PROBLEM. Can you transcribe the data exactly? Leave the pictures out.

[Records drawn from a dataset]
--- --- ---
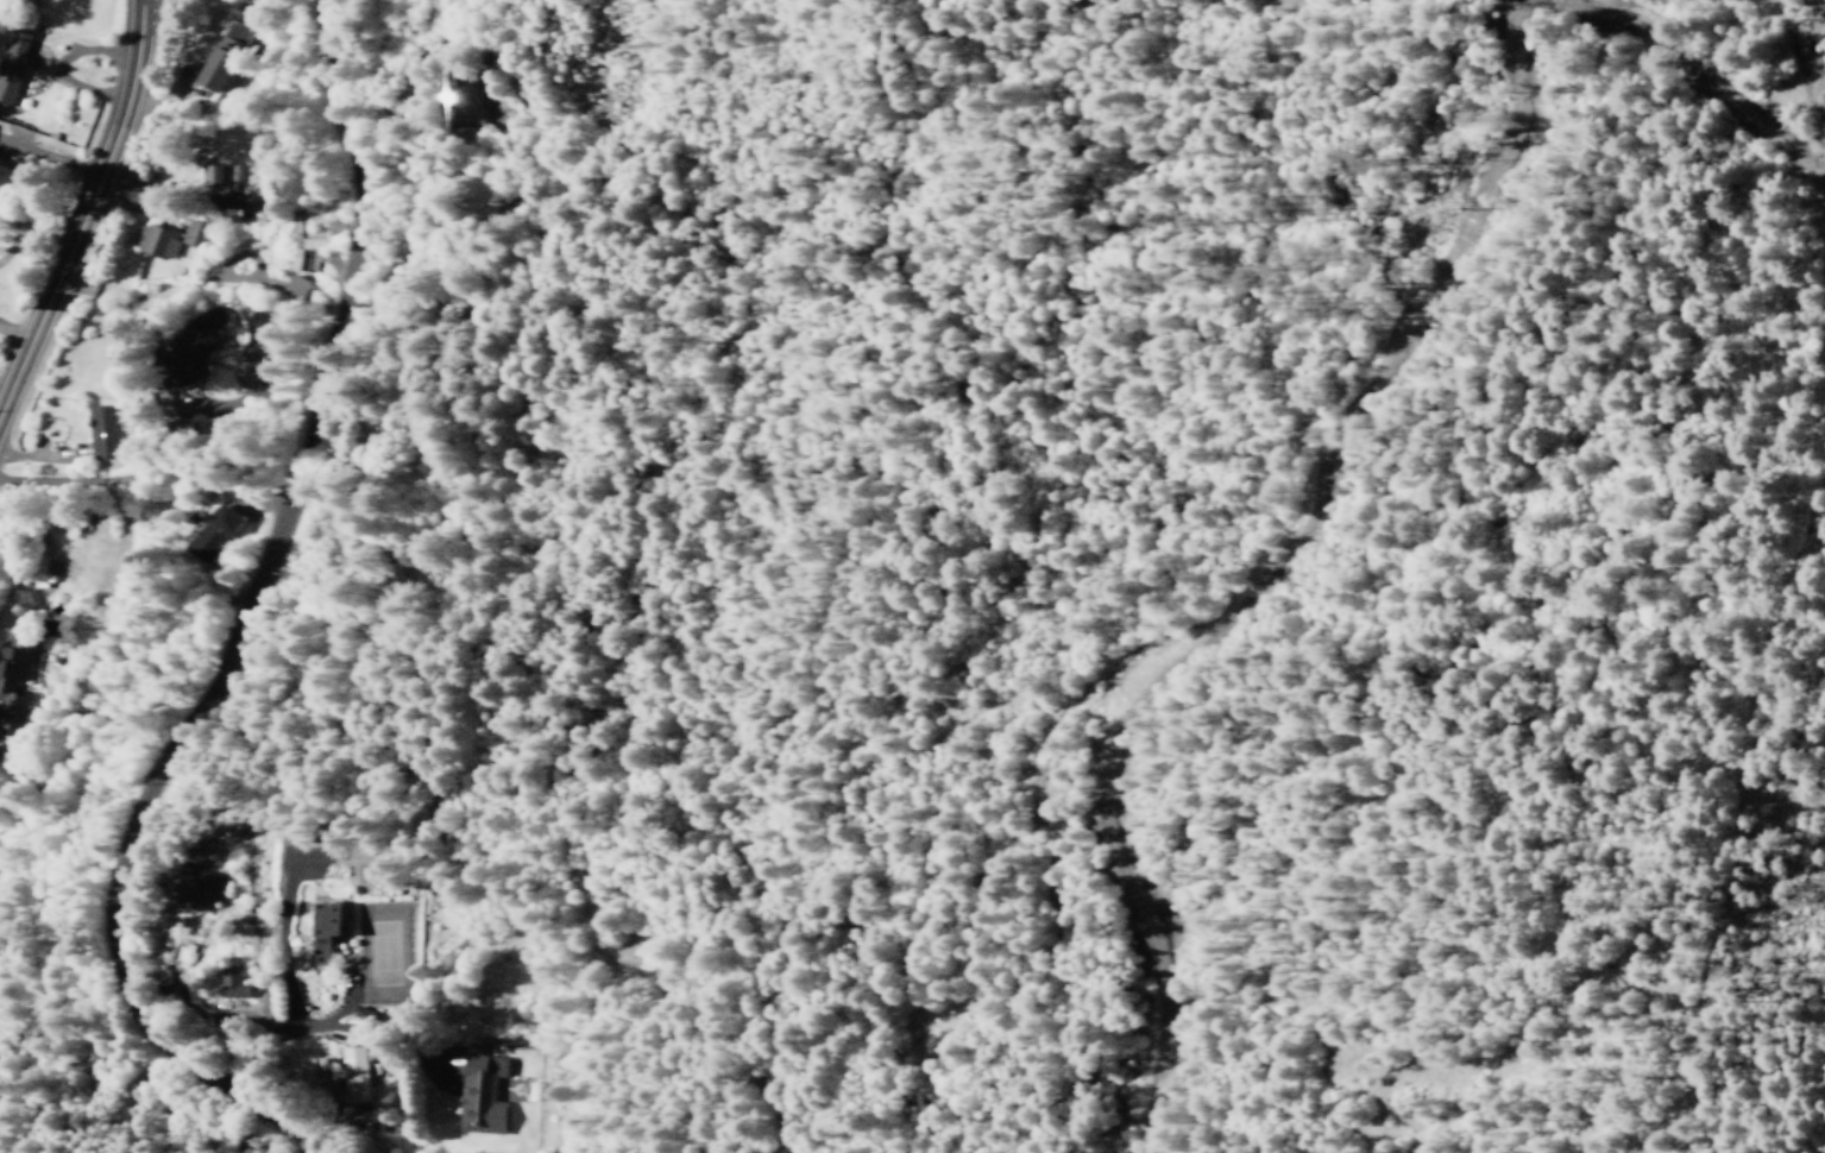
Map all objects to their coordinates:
building: (230, 36)
building: (12, 65)
road: (1803, 65)
building: (212, 68)
road: (1632, 131)
building: (218, 175)
building: (251, 206)
road: (87, 217)
road: (40, 219)
building: (194, 234)
building: (156, 241)
building: (290, 286)
building: (256, 320)
building: (189, 350)
building: (176, 427)
building: (101, 431)
building: (207, 536)
road: (234, 613)
road: (1735, 803)
building: (196, 887)
building: (321, 930)
building: (230, 978)
road: (348, 1010)
building: (353, 1074)
building: (480, 1094)

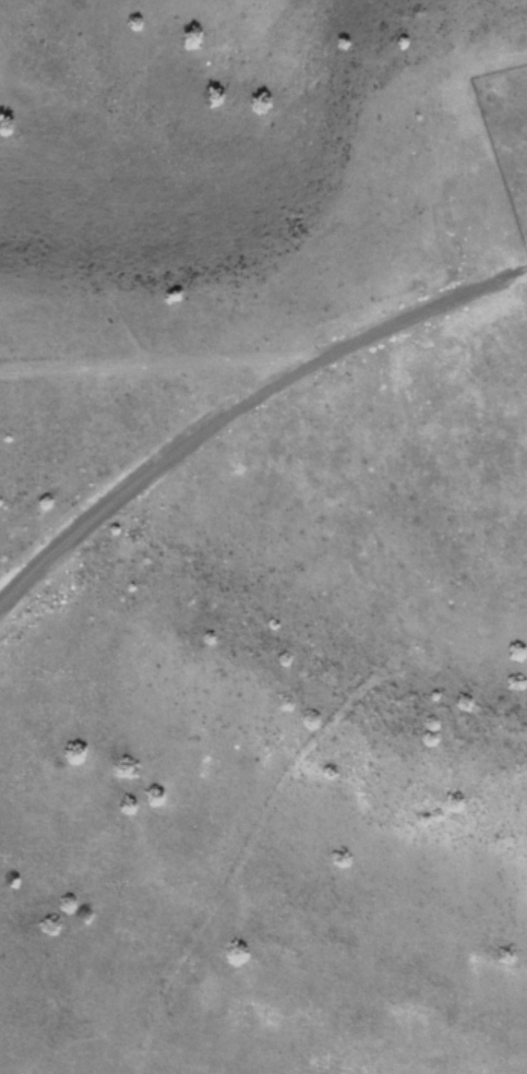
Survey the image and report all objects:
park: (508, 130)
road: (244, 403)

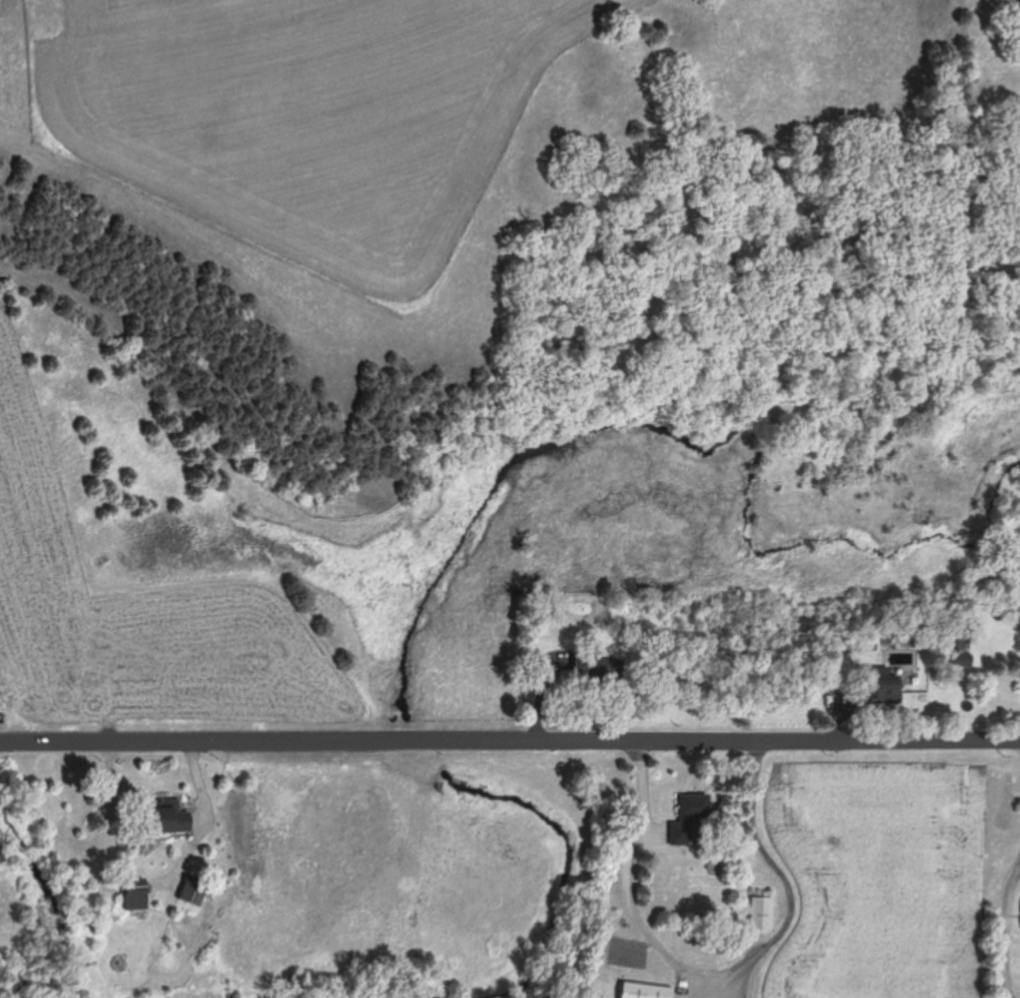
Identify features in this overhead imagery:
--- --- ---
RESULT OF THIS TASK.
Map all objects to their coordinates:
building: (230, 36)
building: (12, 65)
road: (1803, 65)
building: (212, 68)
road: (1632, 131)
building: (218, 175)
building: (251, 206)
road: (87, 217)
road: (40, 219)
building: (194, 234)
building: (156, 241)
building: (290, 286)
building: (256, 320)
building: (189, 350)
building: (176, 427)
building: (101, 431)
building: (207, 536)
road: (234, 613)
road: (1735, 803)
building: (196, 887)
building: (321, 930)
building: (230, 978)
road: (348, 1010)
building: (353, 1074)
building: (480, 1094)

Survey the image and report all objects:
park: (508, 130)
road: (244, 403)

Identify features in this overhead imagery:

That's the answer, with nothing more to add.